Vorhandene Daten:

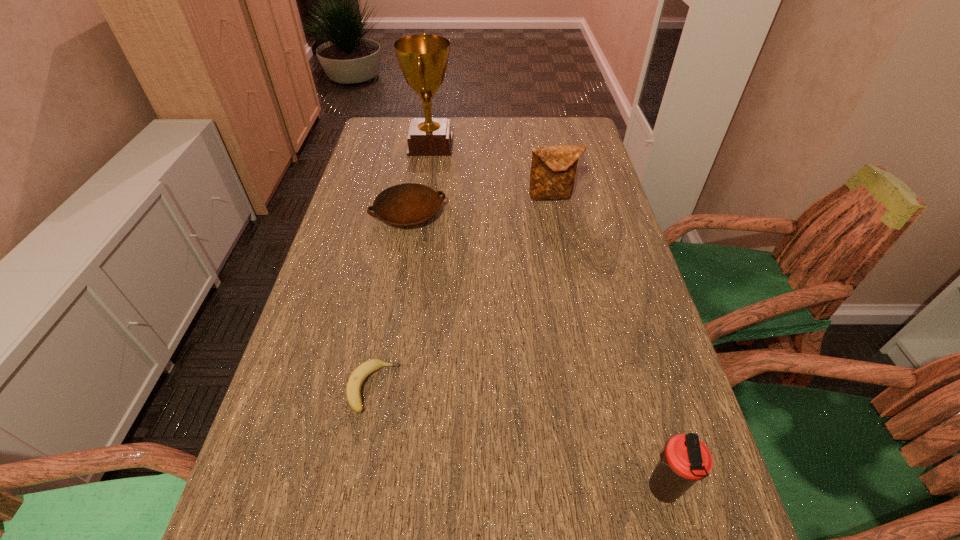
Identify the location of free spot between the nearest object and the award. This screenshot has height=540, width=960. (546, 317).

In order to click on free space between the nearest object and the fourth tallest object in this screenshot , I will do click(535, 352).

You are a GUI agent. You are given a task and a screenshot of the screen. Output one action in this format:
    pyautogui.click(x=<x>, y=<y>)
    Task: Click on the blank region between the plate and the award
    This screenshot has width=960, height=540.
    Given the screenshot: What is the action you would take?
    pyautogui.click(x=420, y=179)

Locate an element on the screen. This screenshot has height=540, width=960. the fourth closest object to the plate is located at coordinates (685, 460).

Identify the location of object that stands as the second closest to the banana. (685, 460).

Locate an element on the screen. The height and width of the screenshot is (540, 960). vacant region that satisfies the following two spatial constraints: 1. on the plaque of the tallest object; 2. on the back side of the thermos bottle is located at coordinates (378, 489).

The height and width of the screenshot is (540, 960). In order to click on free space that satisfies the following two spatial constraints: 1. on the plaque of the farthest object; 2. on the right side of the thermos bottle in this screenshot , I will do `click(378, 489)`.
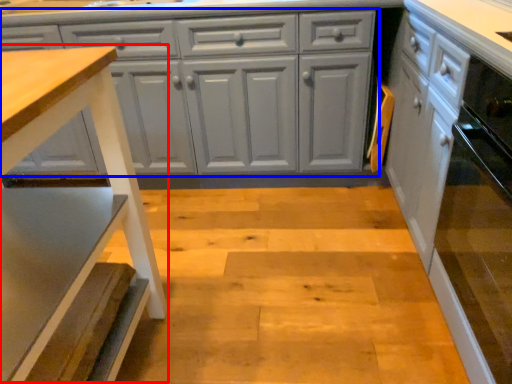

Ziel der Aufgabe: Schreibe alle Zeilen oben noch einmal ab und ersetze darin „award“ durch „trophy“, ohne sonst etwas zu ändern. Die Bilder gehören nicht in die Antwort.

Ergebnis:
Identify the location of free spot between the nearest object and the trophy. This screenshot has height=540, width=960. (546, 317).

In order to click on free space between the nearest object and the fourth tallest object in this screenshot , I will do click(535, 352).

You are a GUI agent. You are given a task and a screenshot of the screen. Output one action in this format:
    pyautogui.click(x=<x>, y=<y>)
    Task: Click on the blank region between the plate and the trophy
    This screenshot has width=960, height=540.
    Given the screenshot: What is the action you would take?
    pyautogui.click(x=420, y=179)

Locate an element on the screen. This screenshot has height=540, width=960. the fourth closest object to the plate is located at coordinates (685, 460).

Identify the location of object that stands as the second closest to the banana. (685, 460).

Locate an element on the screen. The height and width of the screenshot is (540, 960). vacant region that satisfies the following two spatial constraints: 1. on the plaque of the tallest object; 2. on the back side of the thermos bottle is located at coordinates (378, 489).

The height and width of the screenshot is (540, 960). In order to click on free space that satisfies the following two spatial constraints: 1. on the plaque of the farthest object; 2. on the right side of the thermos bottle in this screenshot , I will do `click(378, 489)`.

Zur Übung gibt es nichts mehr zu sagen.